## [Work task]
Take the entries below and write them out exactly, with each picture removed.
+ + + + +
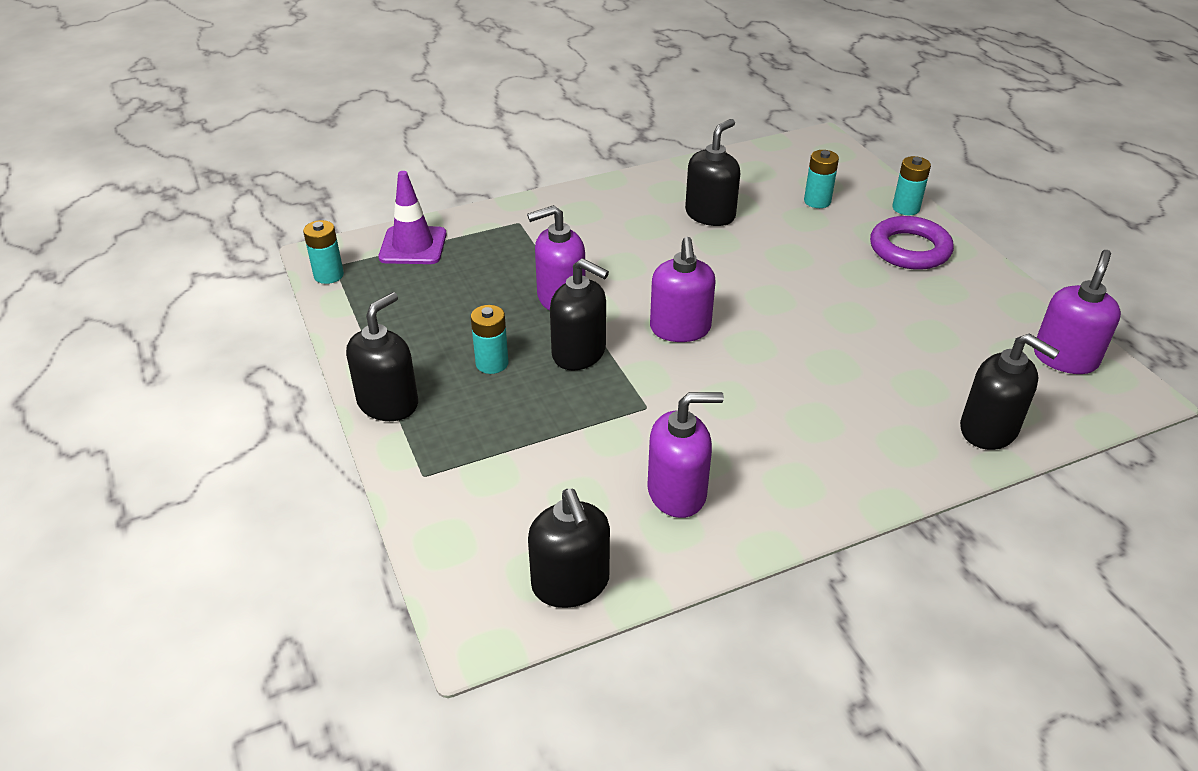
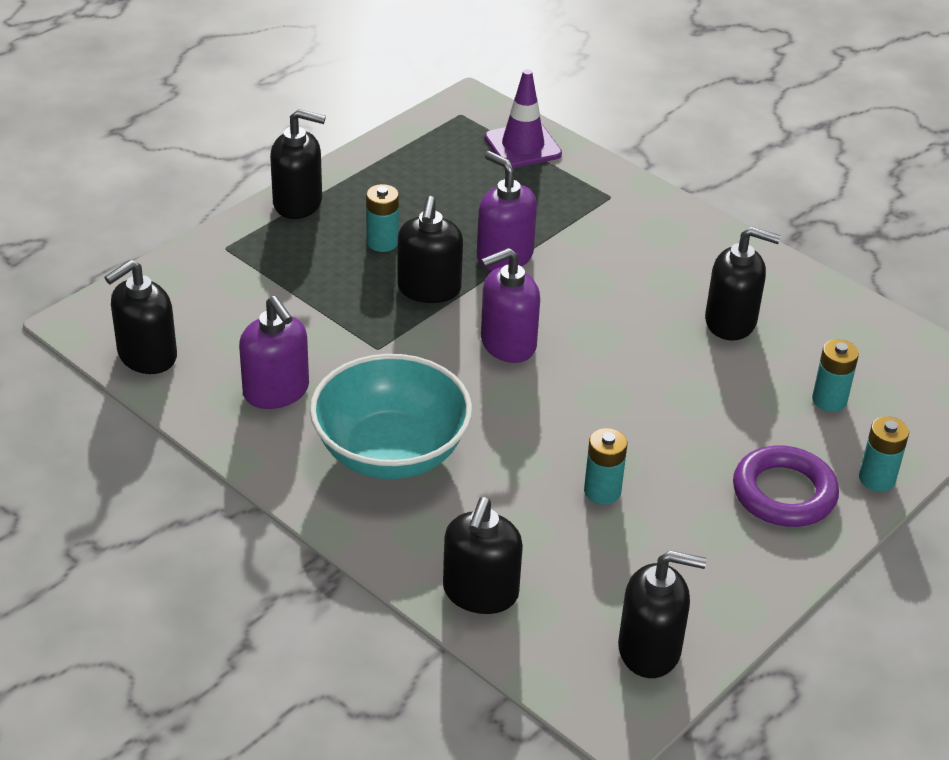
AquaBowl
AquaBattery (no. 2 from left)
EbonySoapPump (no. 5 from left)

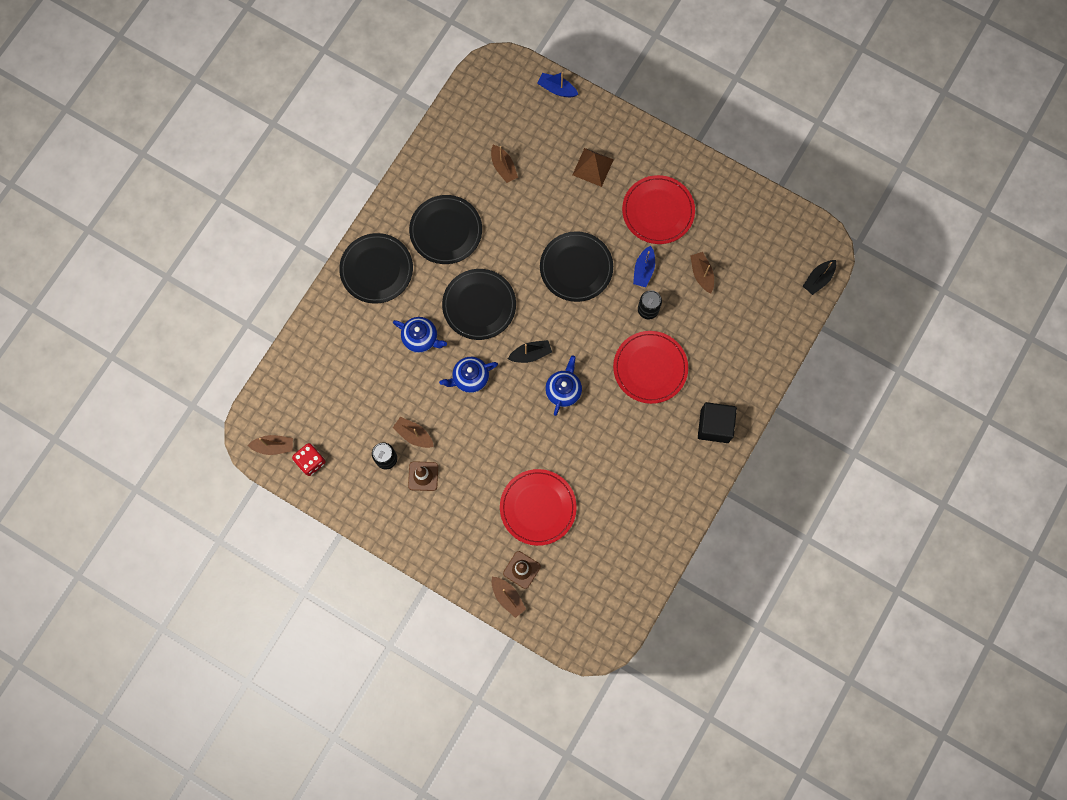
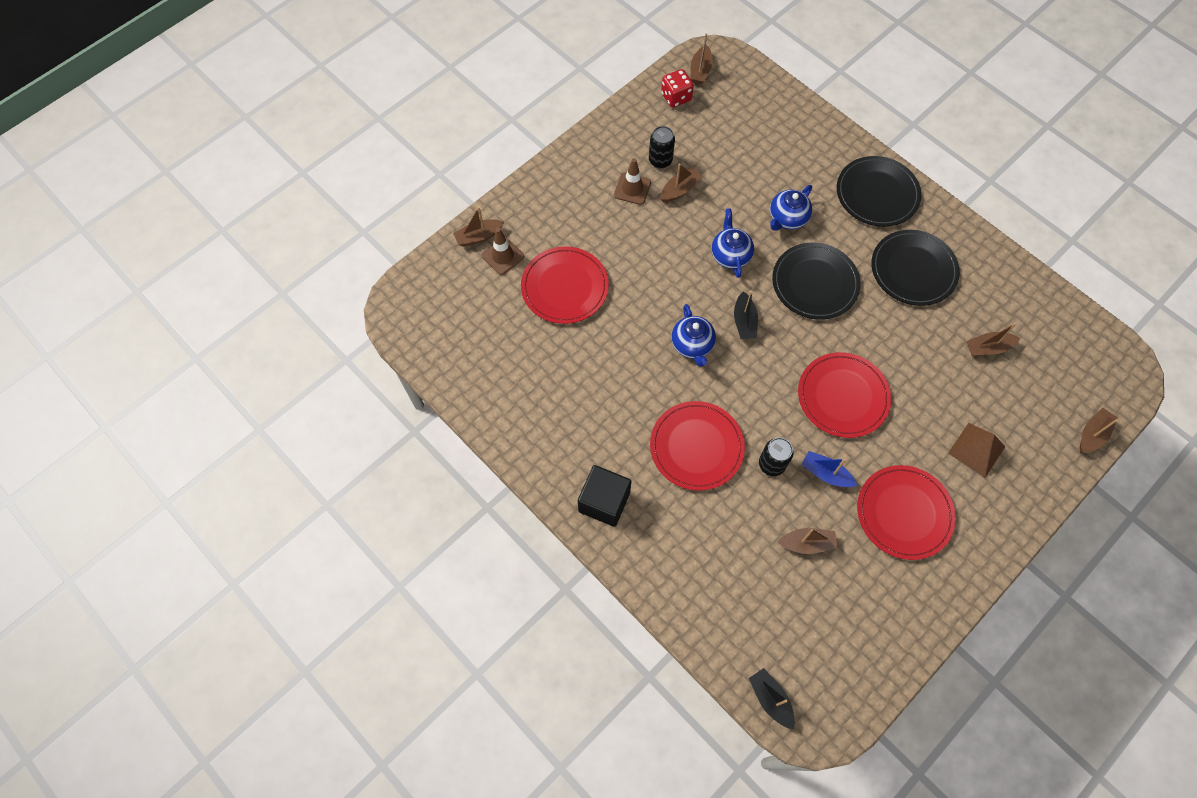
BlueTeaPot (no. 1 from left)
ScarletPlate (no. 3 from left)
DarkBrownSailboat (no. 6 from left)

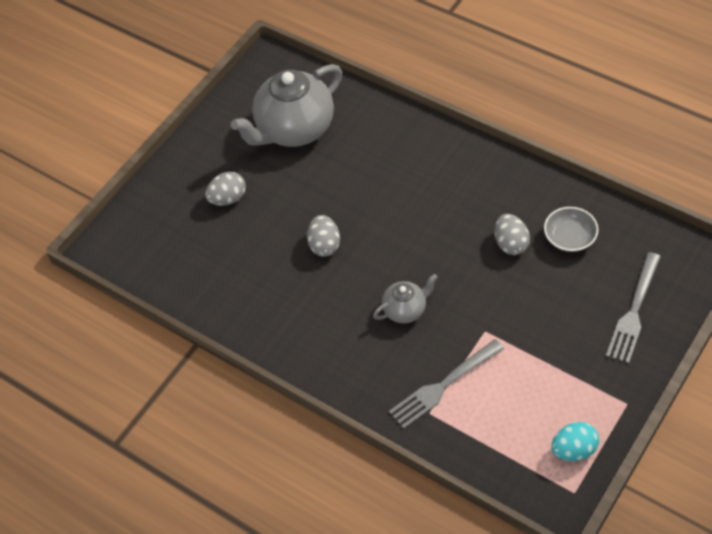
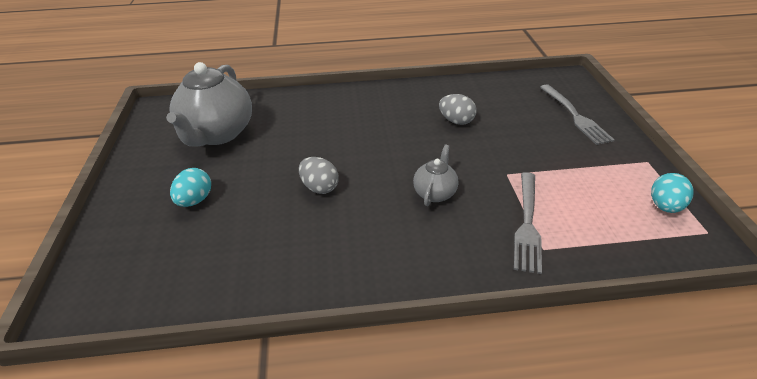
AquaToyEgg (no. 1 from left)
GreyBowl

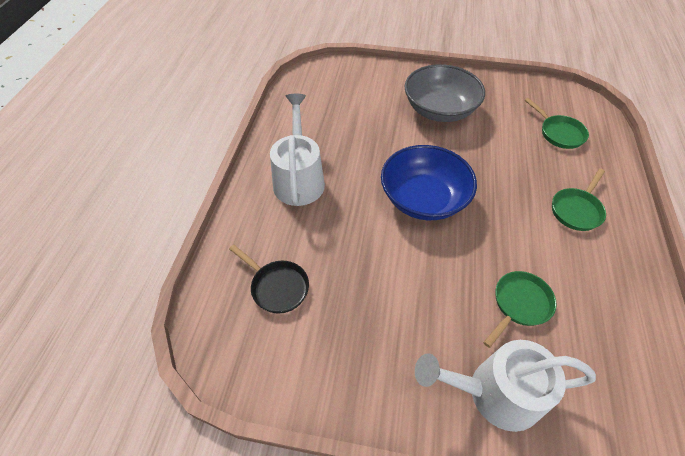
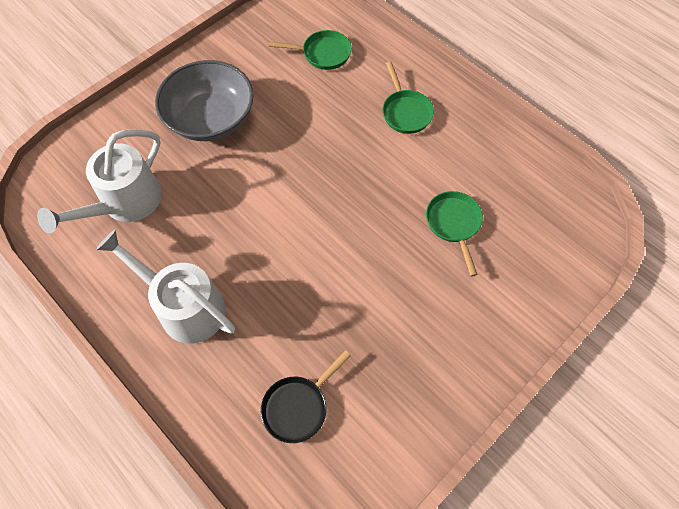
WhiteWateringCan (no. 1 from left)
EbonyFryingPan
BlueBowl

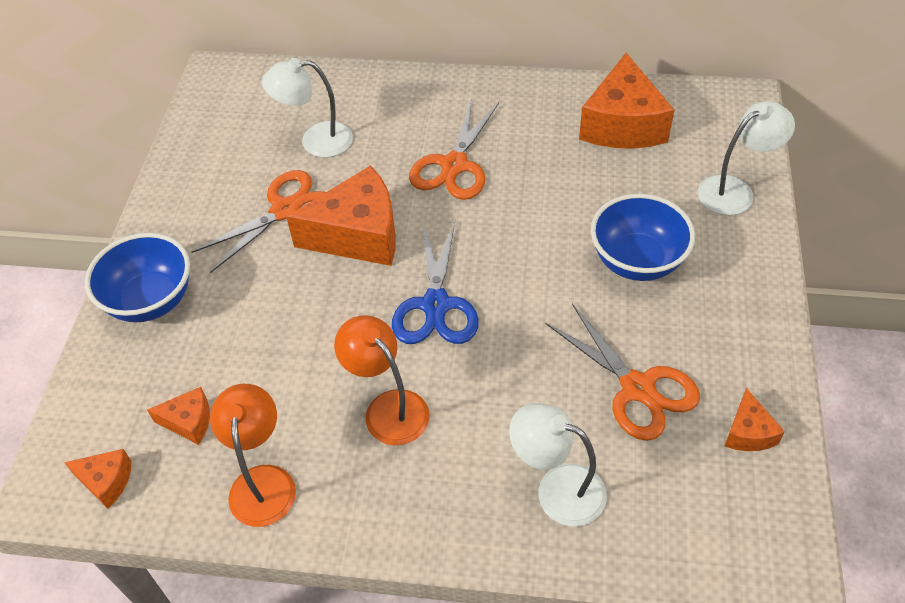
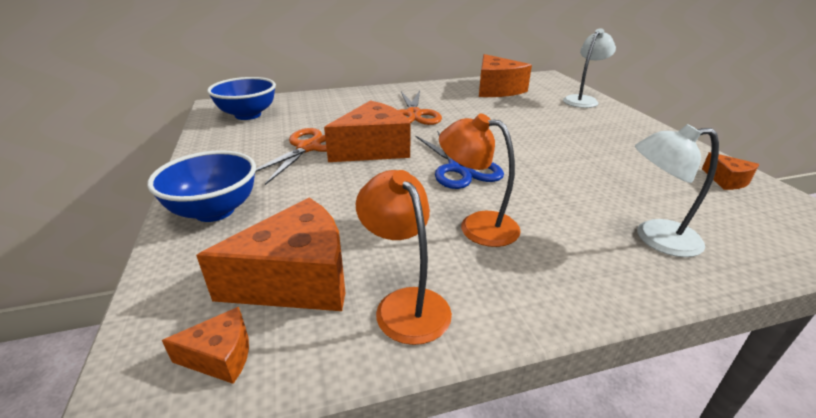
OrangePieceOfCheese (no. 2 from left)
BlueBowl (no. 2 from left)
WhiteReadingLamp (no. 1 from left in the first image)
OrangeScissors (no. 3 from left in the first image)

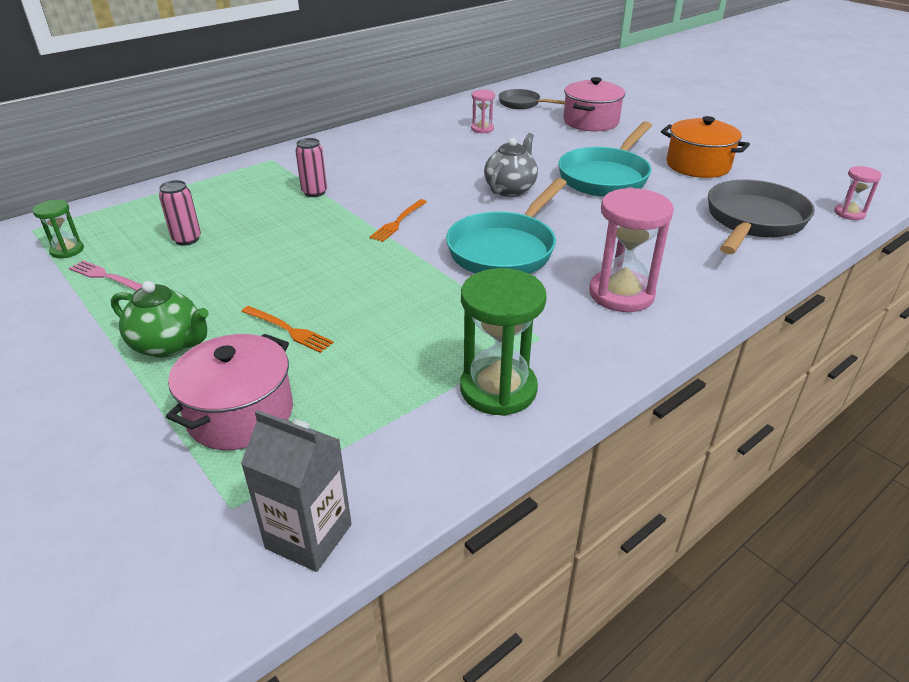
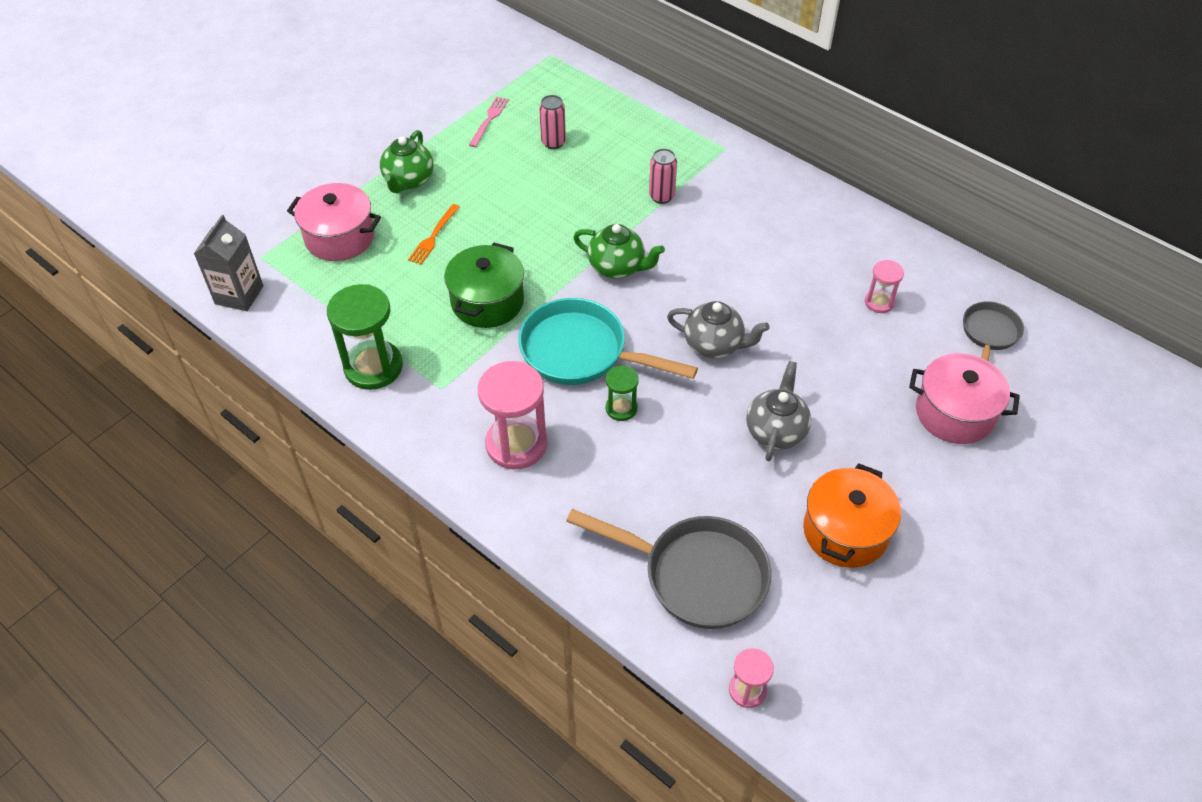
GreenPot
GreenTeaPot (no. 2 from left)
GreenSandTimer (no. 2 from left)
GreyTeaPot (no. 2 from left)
+ + + + +
## [Result of the exercise]
AquaBowl
AquaBattery (no. 2 from left)
EbonySoapPump (no. 5 from left)

BlueTeaPot (no. 1 from left)
ScarletPlate (no. 3 from left)
DarkBrownSailboat (no. 6 from left)

AquaToyEgg (no. 1 from left)
GreyBowl

WhiteWateringCan (no. 1 from left)
EbonyFryingPan
BlueBowl

OrangePieceOfCheese (no. 2 from left)
BlueBowl (no. 2 from left)
WhiteReadingLamp (no. 1 from left in the first image)
OrangeScissors (no. 3 from left in the first image)

GreenPot
GreenTeaPot (no. 2 from left)
GreenSandTimer (no. 2 from left)
GreyTeaPot (no. 2 from left)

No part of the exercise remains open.